-- DATA RECORDS follows --

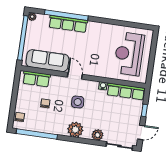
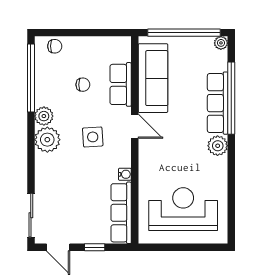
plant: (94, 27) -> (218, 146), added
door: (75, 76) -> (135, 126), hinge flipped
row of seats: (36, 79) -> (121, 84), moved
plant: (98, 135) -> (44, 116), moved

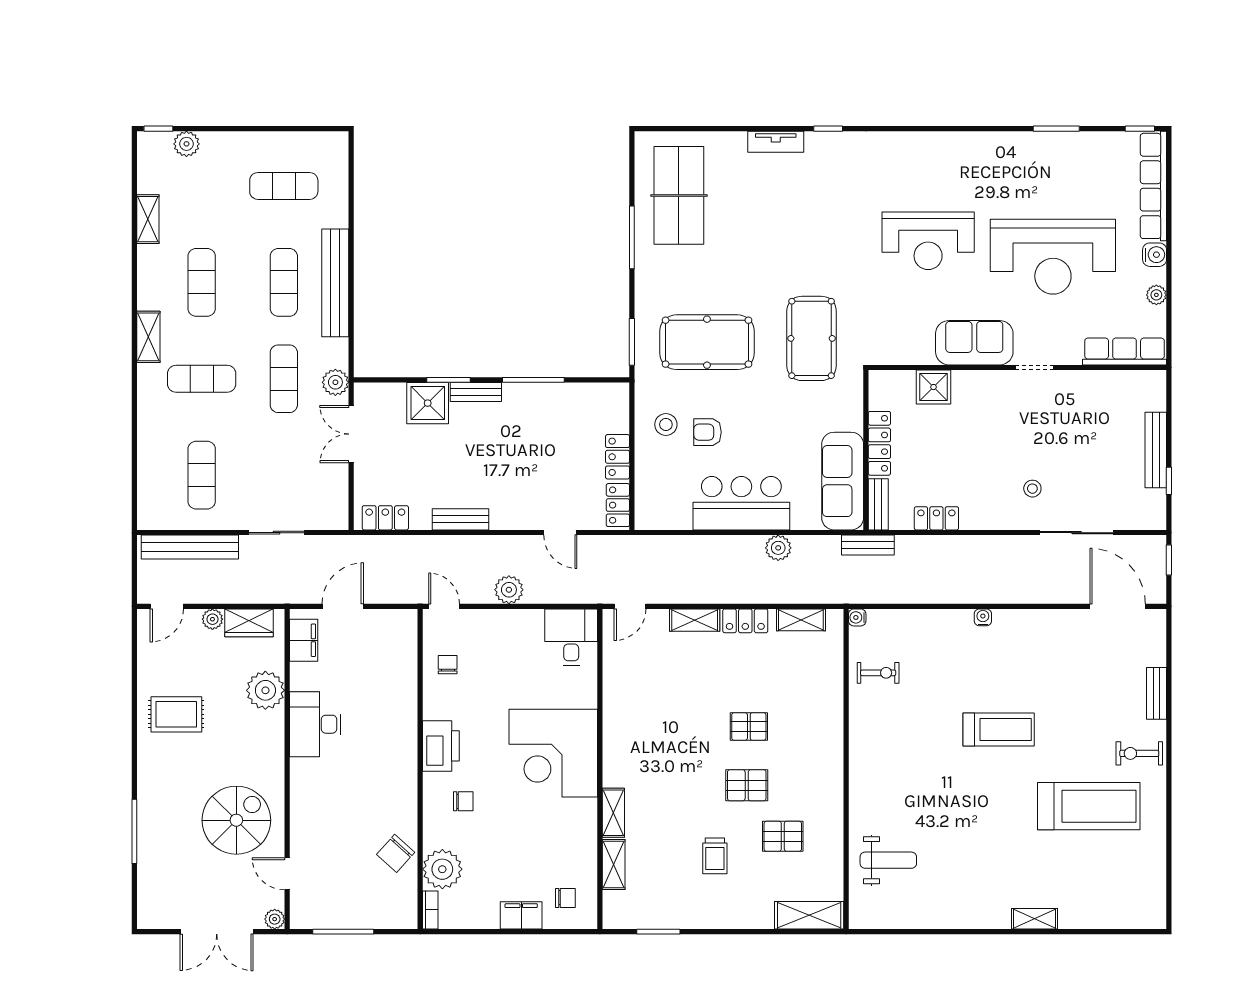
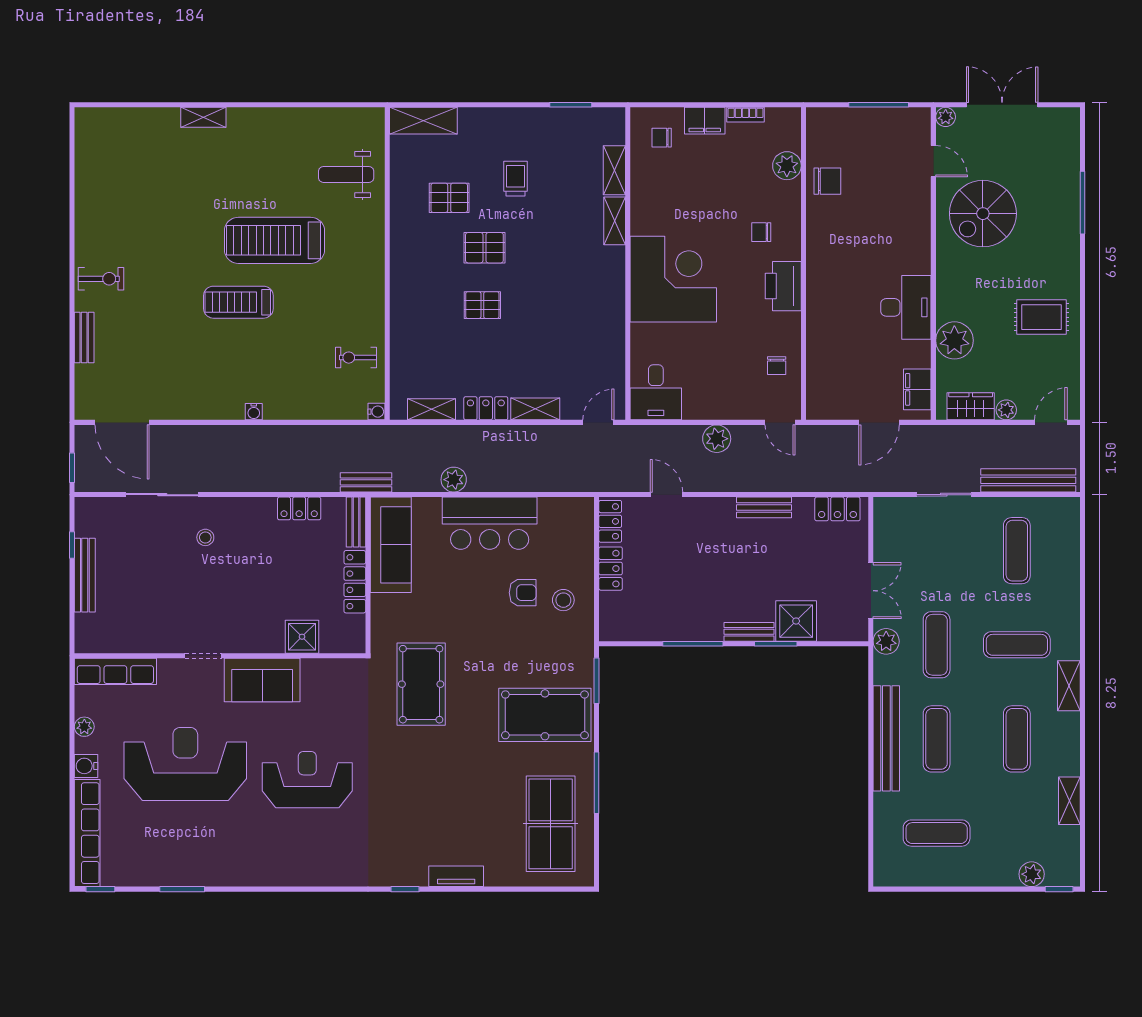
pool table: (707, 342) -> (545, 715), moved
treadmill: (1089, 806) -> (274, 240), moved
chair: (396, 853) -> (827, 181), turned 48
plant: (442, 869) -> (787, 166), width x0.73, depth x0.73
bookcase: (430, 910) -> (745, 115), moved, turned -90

-- DATA RECORDS concluded --

#### YOUR OBJECTIVE
Tell how many lines in the data include the string "turned". Reply with the number and no other text.

#### WRITTEN ANSWER
2